◆ Materials provided
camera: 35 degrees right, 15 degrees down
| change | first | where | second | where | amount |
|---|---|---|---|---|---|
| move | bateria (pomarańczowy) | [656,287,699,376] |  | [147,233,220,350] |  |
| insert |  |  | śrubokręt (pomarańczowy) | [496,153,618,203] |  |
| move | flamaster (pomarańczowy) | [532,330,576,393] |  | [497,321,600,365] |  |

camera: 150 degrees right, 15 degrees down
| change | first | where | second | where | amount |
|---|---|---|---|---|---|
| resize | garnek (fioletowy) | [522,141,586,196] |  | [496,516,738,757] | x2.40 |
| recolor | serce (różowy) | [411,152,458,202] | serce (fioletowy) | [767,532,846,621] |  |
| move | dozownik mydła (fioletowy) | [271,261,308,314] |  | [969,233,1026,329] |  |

--

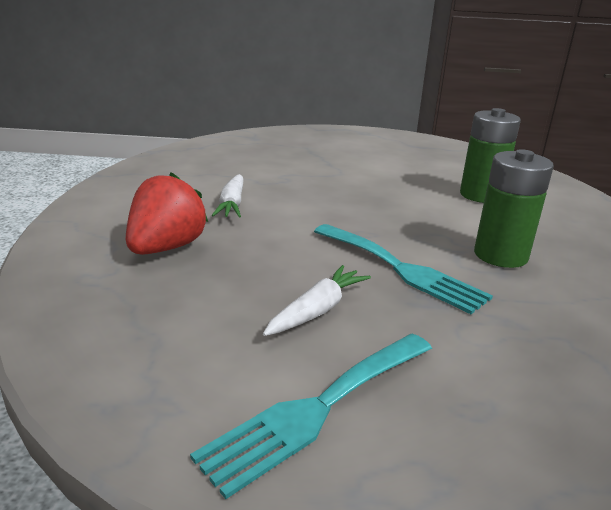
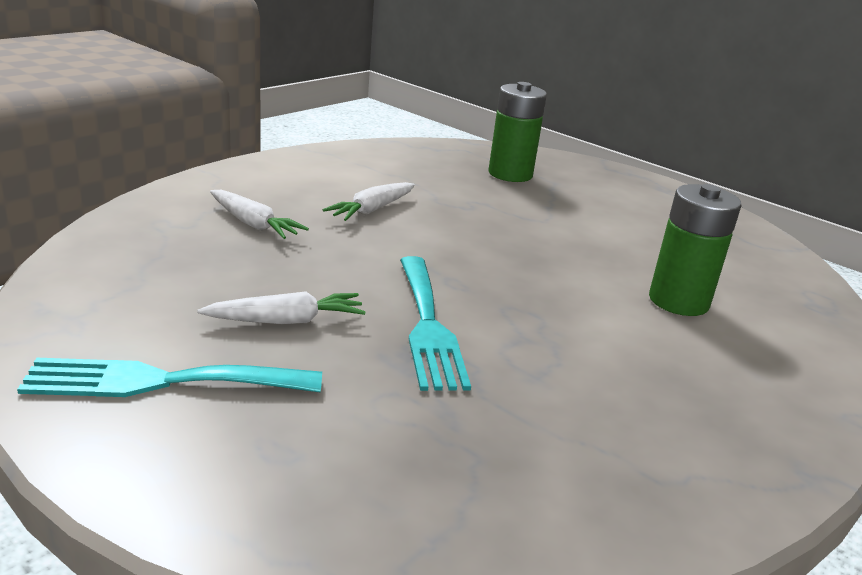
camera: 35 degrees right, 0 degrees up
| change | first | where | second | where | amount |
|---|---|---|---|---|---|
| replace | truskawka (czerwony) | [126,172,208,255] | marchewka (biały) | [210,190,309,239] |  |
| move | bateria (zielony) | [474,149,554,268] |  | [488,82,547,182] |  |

* * *

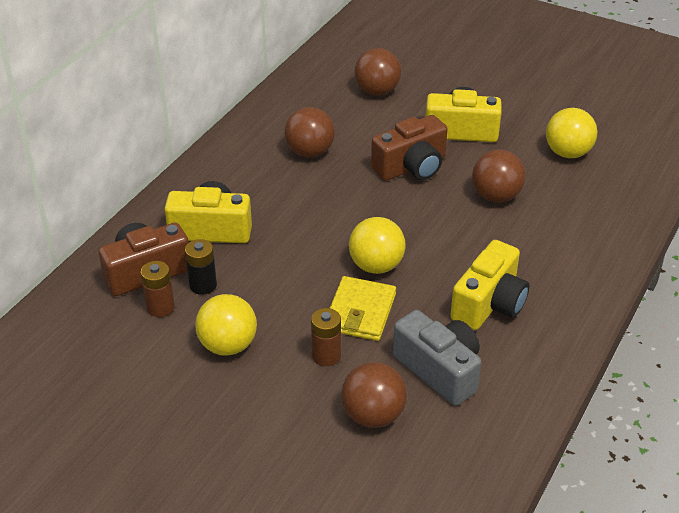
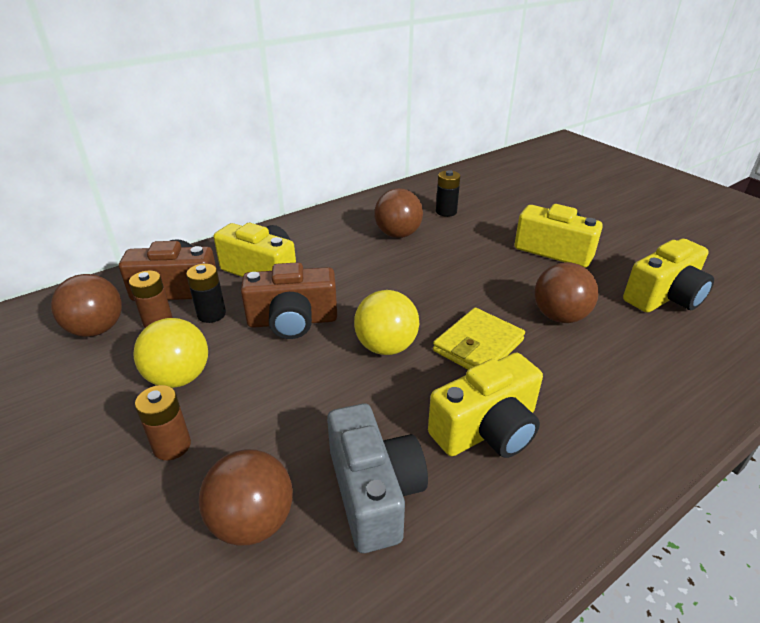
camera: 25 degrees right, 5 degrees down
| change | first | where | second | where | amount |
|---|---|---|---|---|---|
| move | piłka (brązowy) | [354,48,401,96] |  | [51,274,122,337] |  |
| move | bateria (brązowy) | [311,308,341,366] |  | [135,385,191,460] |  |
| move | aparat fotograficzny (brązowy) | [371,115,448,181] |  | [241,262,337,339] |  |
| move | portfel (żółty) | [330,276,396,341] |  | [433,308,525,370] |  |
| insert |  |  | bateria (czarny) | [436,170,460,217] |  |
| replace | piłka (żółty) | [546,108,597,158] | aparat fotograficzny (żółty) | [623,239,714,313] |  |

◆ Action item
Return, word for word, the lines of the data above from the line with "bateria (pomarańczowy) |" through the line with "śrubokręt (pomarańczowy) |", inclusive.

◆ The completed task
| move | bateria (pomarańczowy) | [656,287,699,376] |  | [147,233,220,350] |  |
| insert |  |  | śrubokręt (pomarańczowy) | [496,153,618,203] |  |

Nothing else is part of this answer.